Copy nothing but the lines from the one containing "to [279, 427]" through the last line of the records, repeated exactly and without pictures.

> **THE DATA**:

---------------

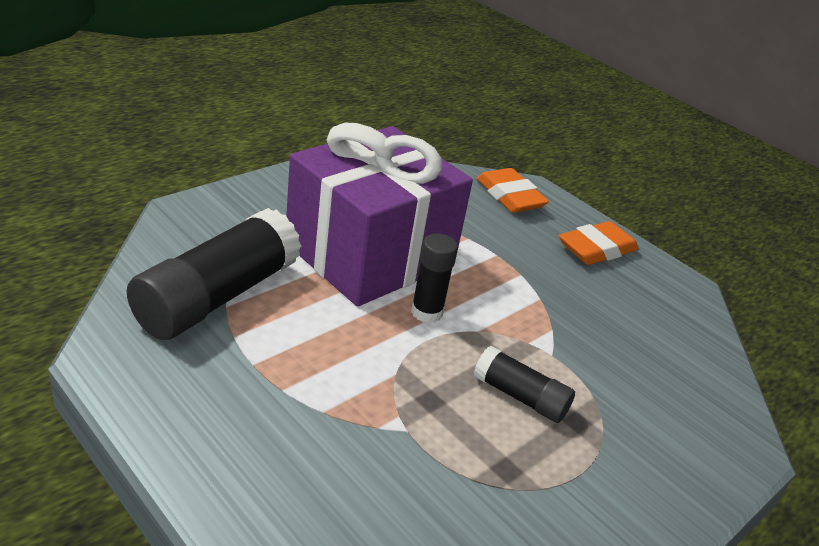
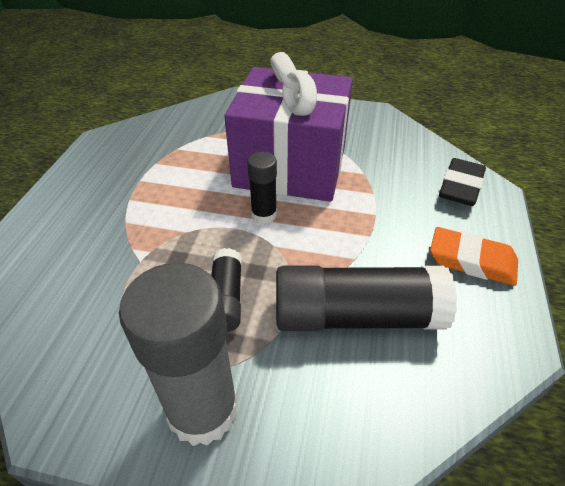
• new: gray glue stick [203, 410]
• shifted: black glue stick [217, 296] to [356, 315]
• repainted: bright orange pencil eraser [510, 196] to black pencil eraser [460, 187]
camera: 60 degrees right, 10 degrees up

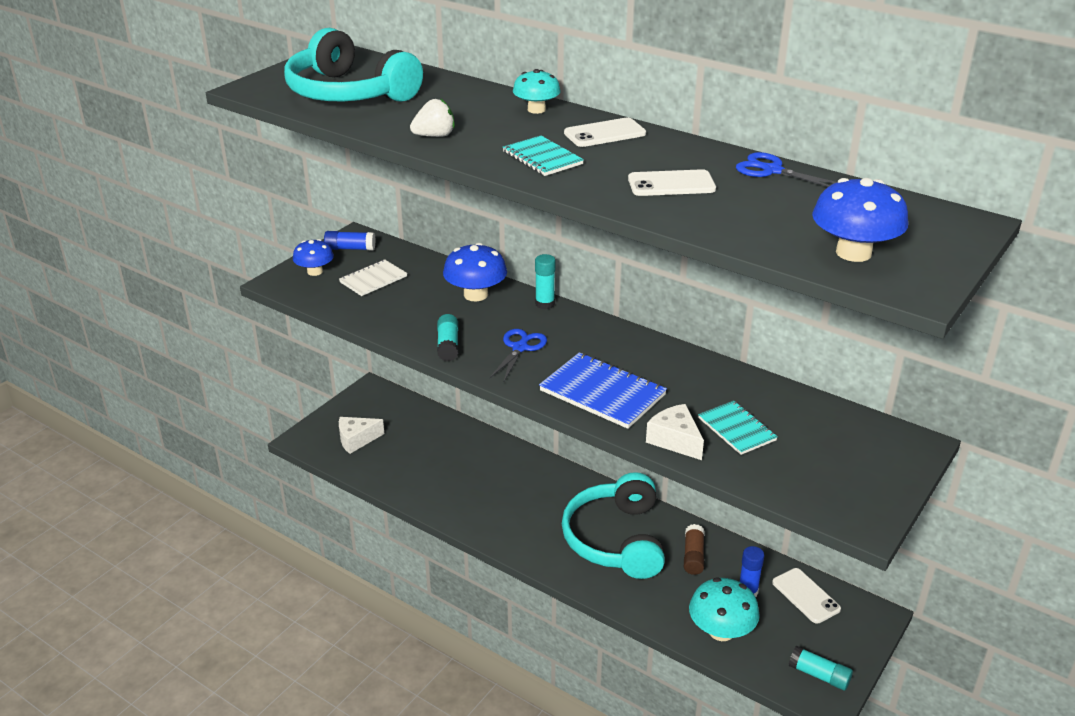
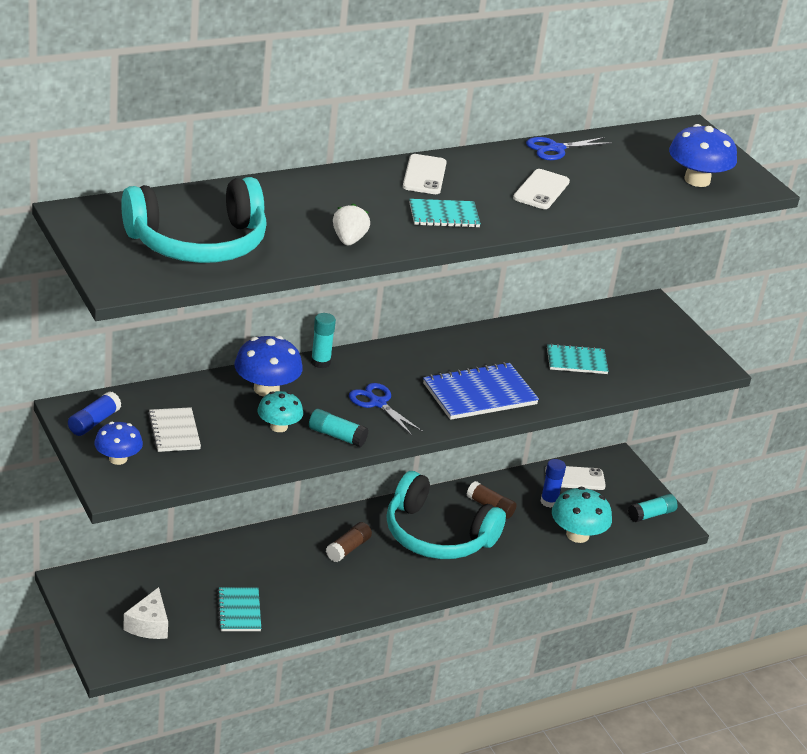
• gone: white cheese wedge [675, 440]
• new: teal exercise book [239, 611]
• new: russet glue stick [348, 549]
• shifted: teal fungus [536, 110] to [279, 427]
camera: 65 degrees left, 0 degrees up

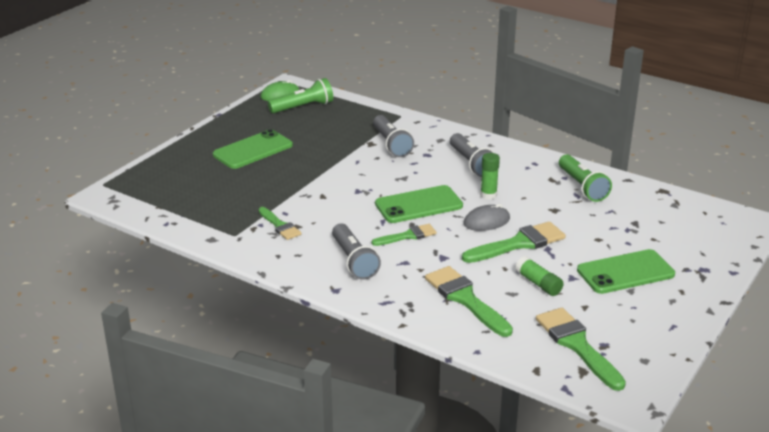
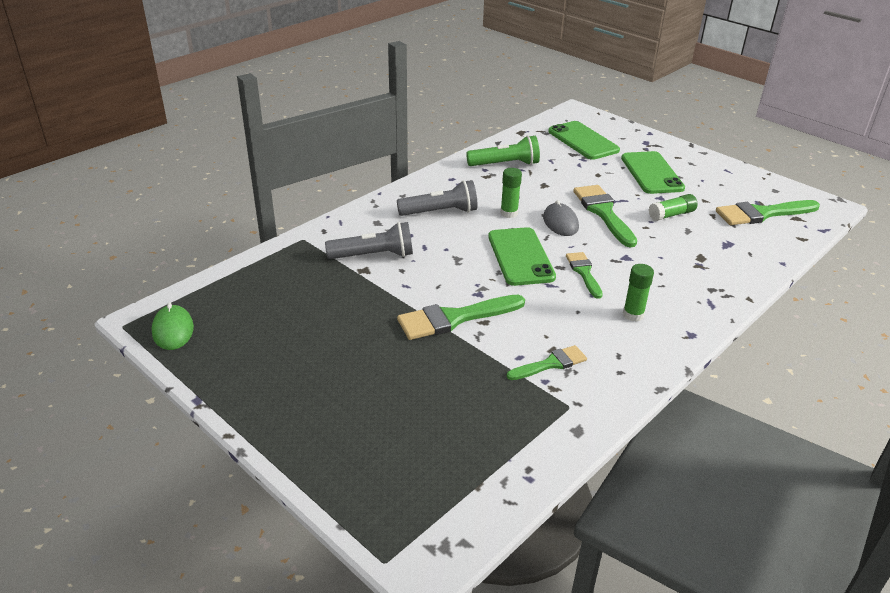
• gone: leaf-green torch [303, 107]
• shifted: leaf-green smartphone [253, 150] to [583, 141]
• shifted: leaf-green paint brush [465, 299] to [454, 318]
• swapped: gray torch [354, 261] to leaf-green glue stick [633, 315]
camera: 80 degrees left, 5 degrees up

---------------

> **YOUR RESPONSE**:
• shifted: teal fungus [536, 110] to [279, 427]
camera: 65 degrees left, 0 degrees up

• gone: leaf-green torch [303, 107]
• shifted: leaf-green smartphone [253, 150] to [583, 141]
• shifted: leaf-green paint brush [465, 299] to [454, 318]
• swapped: gray torch [354, 261] to leaf-green glue stick [633, 315]
camera: 80 degrees left, 5 degrees up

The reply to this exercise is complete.